[[ RECORDS, beginning ]]
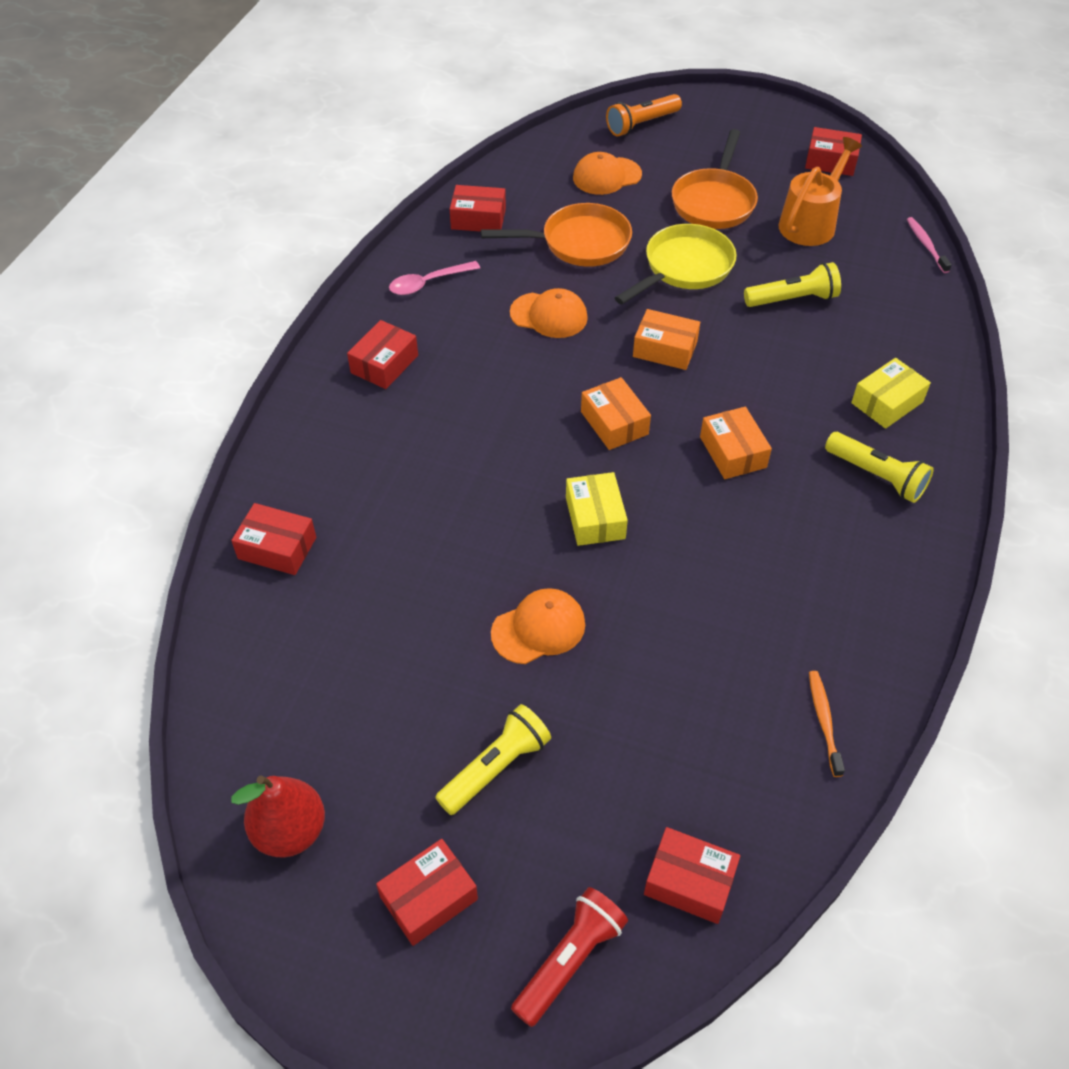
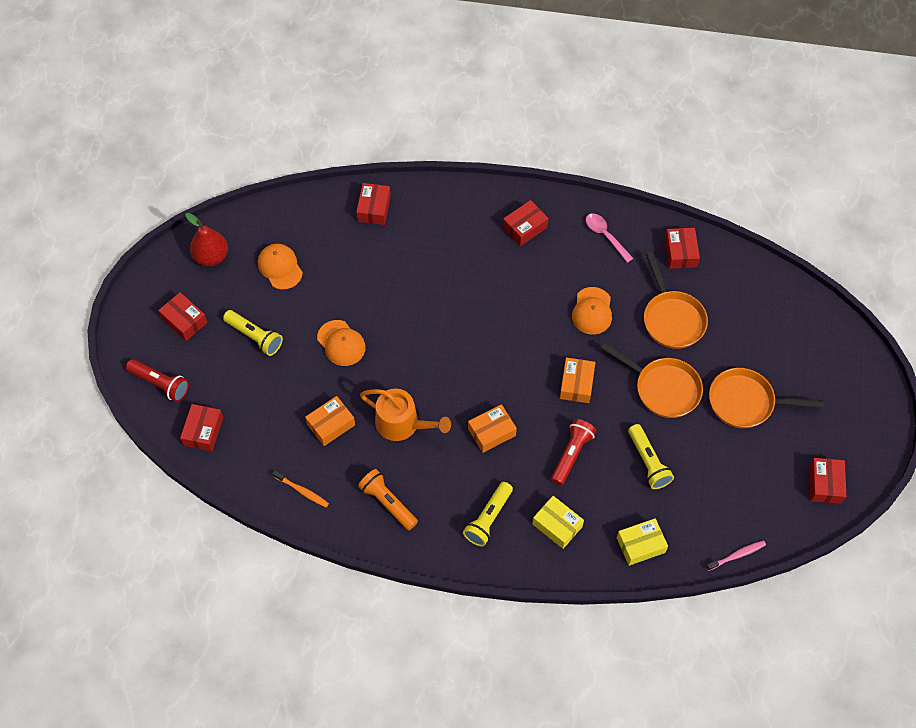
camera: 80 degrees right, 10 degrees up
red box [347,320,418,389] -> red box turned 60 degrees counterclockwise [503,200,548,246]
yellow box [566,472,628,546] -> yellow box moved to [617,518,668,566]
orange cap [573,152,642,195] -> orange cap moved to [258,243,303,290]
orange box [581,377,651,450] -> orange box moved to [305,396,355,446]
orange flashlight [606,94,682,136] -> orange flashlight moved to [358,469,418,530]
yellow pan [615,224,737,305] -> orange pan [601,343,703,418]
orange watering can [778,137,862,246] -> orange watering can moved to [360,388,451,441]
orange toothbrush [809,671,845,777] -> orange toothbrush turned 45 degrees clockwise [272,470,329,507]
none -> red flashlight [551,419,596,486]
[[ RECORDS, end ]]
[[ RECORDS, beginning ]]
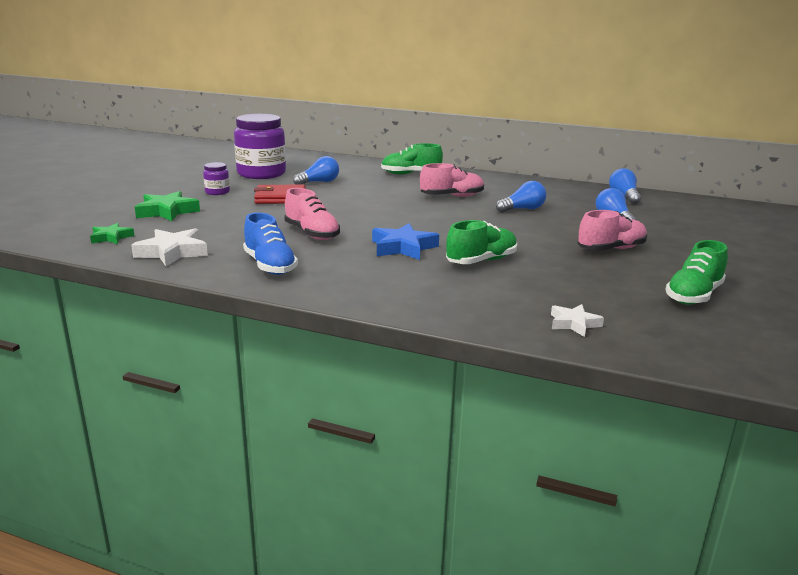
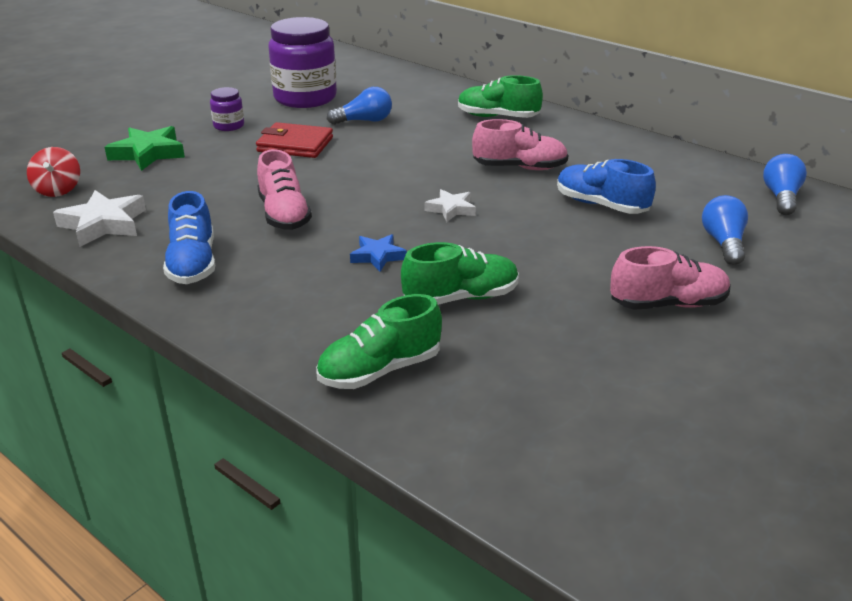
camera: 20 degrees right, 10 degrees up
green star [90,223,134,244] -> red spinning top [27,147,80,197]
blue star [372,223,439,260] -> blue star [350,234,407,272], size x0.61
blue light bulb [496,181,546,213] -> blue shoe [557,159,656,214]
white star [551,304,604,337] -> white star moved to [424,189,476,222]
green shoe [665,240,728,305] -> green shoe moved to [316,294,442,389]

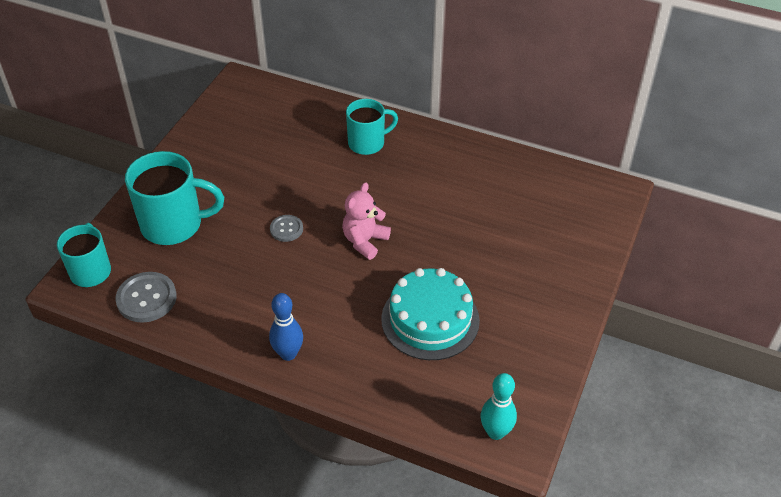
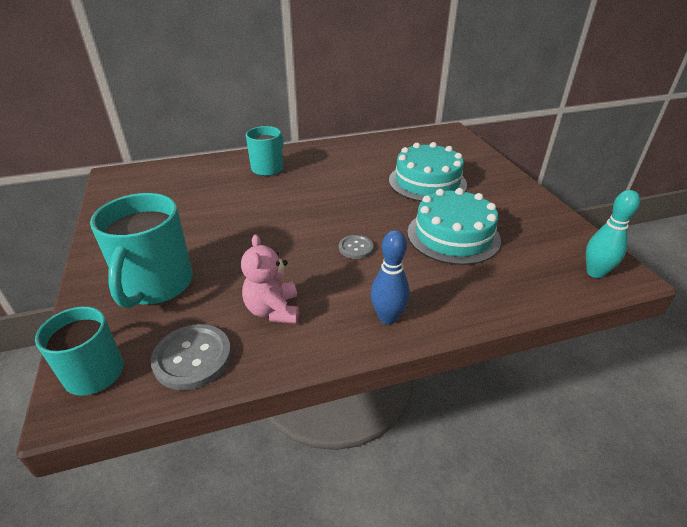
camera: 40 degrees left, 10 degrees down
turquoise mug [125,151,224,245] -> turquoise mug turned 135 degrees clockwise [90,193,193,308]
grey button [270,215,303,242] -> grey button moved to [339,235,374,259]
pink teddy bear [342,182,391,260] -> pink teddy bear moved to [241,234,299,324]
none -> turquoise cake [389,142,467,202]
[[ RECORDS, end ]]
TASK
Within the data above, the lines from the one with "orange flashlight [606,94,682,136]" to the one with "orange toothbrush [809,671,845,777]" must be repeated exactly; no other line belongs in the answer.

EXERCISE RESPONSE
orange flashlight [606,94,682,136] -> orange flashlight moved to [358,469,418,530]
yellow pan [615,224,737,305] -> orange pan [601,343,703,418]
orange watering can [778,137,862,246] -> orange watering can moved to [360,388,451,441]
orange toothbrush [809,671,845,777] -> orange toothbrush turned 45 degrees clockwise [272,470,329,507]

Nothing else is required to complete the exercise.